**TASK OBJECTIVE**
Below are the records. Retype exactly the lines between the lines holding "blue semicircle: (128, 200)" and "black triangle: (49, 64)", inclusive.

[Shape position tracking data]
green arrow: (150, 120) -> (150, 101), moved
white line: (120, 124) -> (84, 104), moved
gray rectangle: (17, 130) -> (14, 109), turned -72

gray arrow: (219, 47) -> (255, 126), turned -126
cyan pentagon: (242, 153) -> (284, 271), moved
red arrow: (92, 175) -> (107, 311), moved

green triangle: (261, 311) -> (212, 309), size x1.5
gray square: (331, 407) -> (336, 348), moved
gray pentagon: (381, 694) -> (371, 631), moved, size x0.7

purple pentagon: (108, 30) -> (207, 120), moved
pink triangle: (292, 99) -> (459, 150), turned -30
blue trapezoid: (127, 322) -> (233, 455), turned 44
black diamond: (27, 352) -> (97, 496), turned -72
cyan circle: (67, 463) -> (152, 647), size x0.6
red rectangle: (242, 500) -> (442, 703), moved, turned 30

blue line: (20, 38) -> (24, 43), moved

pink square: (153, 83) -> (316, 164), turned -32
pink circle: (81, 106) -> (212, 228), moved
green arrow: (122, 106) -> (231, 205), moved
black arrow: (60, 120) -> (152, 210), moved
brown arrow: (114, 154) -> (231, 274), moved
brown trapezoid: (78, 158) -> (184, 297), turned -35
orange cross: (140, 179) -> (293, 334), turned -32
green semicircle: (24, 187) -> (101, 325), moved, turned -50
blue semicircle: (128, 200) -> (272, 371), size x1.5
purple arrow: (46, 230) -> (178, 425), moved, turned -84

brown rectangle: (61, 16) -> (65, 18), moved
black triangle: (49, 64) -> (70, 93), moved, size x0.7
--
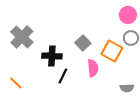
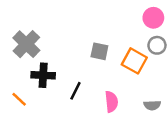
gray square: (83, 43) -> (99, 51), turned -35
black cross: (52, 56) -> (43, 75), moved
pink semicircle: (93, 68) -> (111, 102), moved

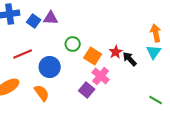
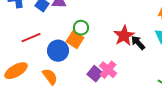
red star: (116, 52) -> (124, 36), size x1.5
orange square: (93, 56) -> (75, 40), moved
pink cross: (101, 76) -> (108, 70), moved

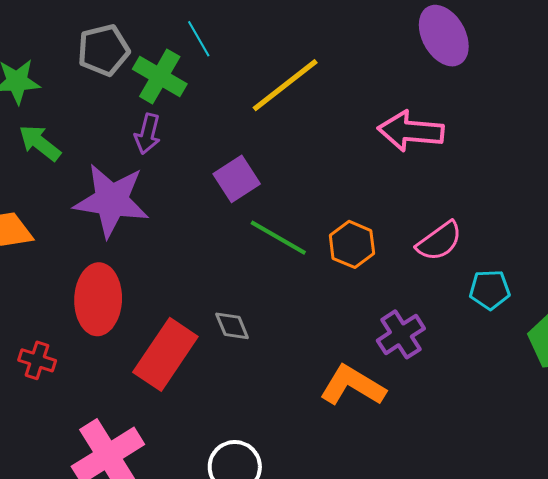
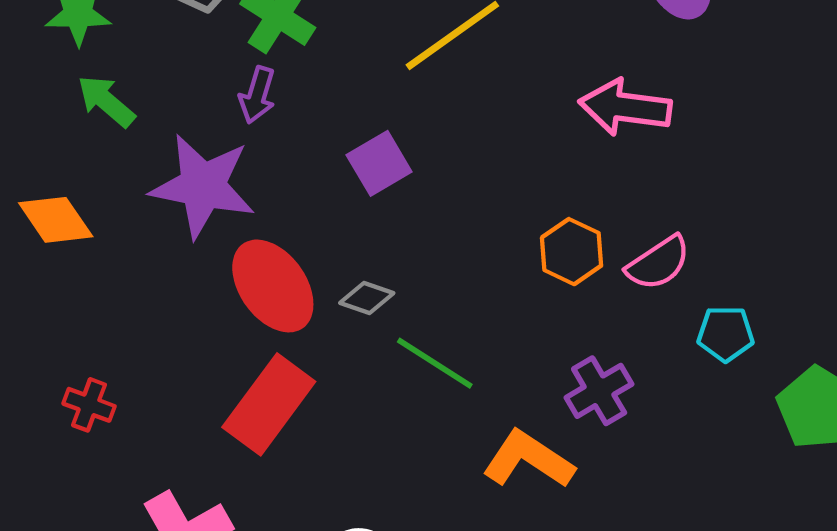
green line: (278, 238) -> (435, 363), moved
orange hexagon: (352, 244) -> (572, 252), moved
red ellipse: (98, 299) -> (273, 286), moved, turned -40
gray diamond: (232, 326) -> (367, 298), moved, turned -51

**TASK SOLUTION**
blue semicircle: (128, 200) -> (272, 371), size x1.5
purple arrow: (46, 230) -> (178, 425), moved, turned -84

brown rectangle: (61, 16) -> (65, 18), moved
black triangle: (49, 64) -> (70, 93), moved, size x0.7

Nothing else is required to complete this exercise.